:: TASK ITEM ::
Write out the records that appear below, verbatim and complete, but without pictures.

-- DATA EXTRACTS follows --

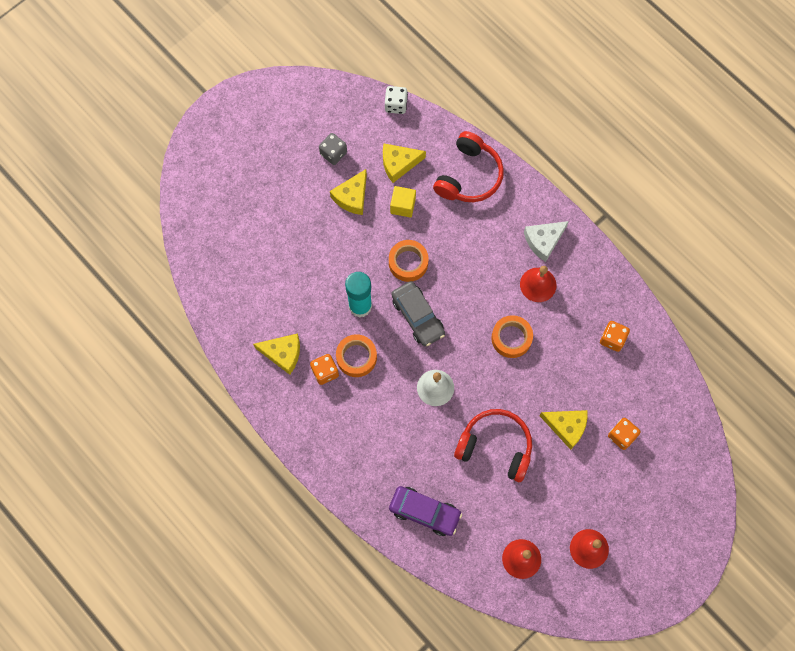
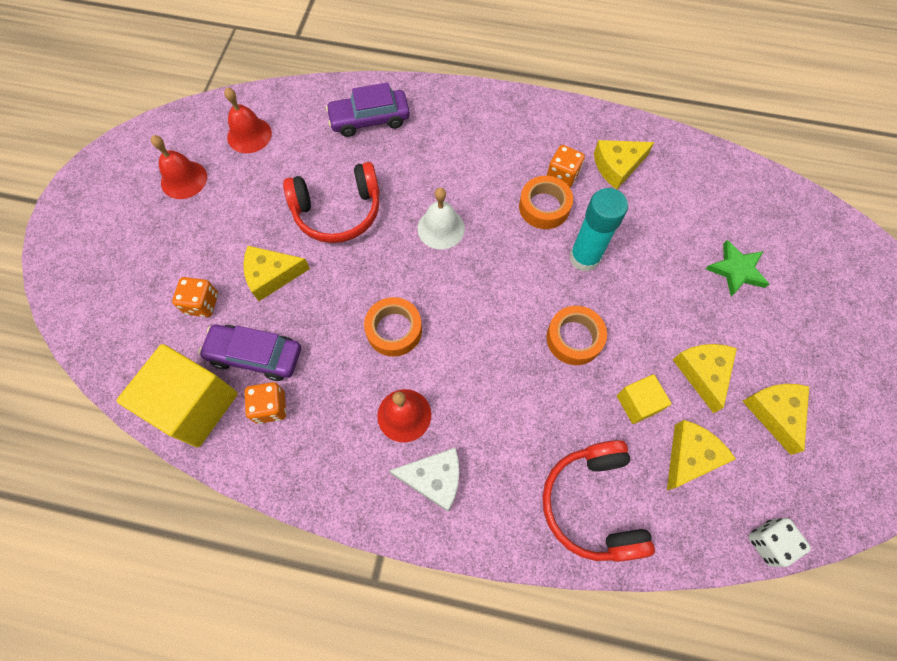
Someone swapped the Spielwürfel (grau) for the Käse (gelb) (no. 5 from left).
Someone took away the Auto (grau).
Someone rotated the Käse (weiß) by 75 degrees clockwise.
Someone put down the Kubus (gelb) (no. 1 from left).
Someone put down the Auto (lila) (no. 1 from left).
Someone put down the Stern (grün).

-- DATA EXTRACTS concluded --

:: OUTPUT FOR THIS TASK ::
Someone swapped the Spielwürfel (grau) for the Käse (gelb) (no. 5 from left).
Someone took away the Auto (grau).
Someone rotated the Käse (weiß) by 75 degrees clockwise.
Someone put down the Kubus (gelb) (no. 1 from left).
Someone put down the Auto (lila) (no. 1 from left).
Someone put down the Stern (grün).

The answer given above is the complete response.